Listed records:

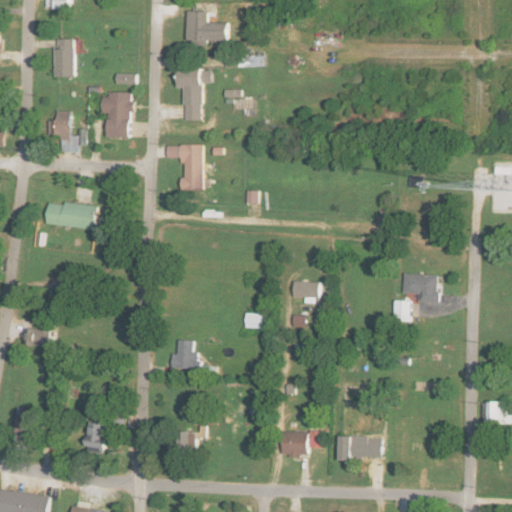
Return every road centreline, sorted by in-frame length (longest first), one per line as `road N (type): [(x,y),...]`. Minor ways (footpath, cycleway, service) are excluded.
road 1 (residential): [(138,511),(156,0)]
road 2 (residential): [(468,511),(477,0)]
road 3 (residential): [(469,505),(427,494),(140,484),(0,467)]
road 4 (residential): [(0,365),(31,101),(32,0)]
road 5 (residential): [(511,57),(325,52)]
road 6 (residential): [(148,159),(0,156)]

What the task requires: Rewrite the row above with "centreline" changed to "center line" and everything else left as it is. Omit the picture from your answer.

In response:
Return every road center line, sorted by in-frame length (longest first), one per line as `road N (type): [(x,y),...]`. Minor ways (footpath, cycleway, service) are excluded.
road 1 (residential): [(138,511),(156,0)]
road 2 (residential): [(468,511),(477,0)]
road 3 (residential): [(469,505),(427,494),(140,484),(0,467)]
road 4 (residential): [(0,365),(31,101),(32,0)]
road 5 (residential): [(511,57),(325,52)]
road 6 (residential): [(148,159),(0,156)]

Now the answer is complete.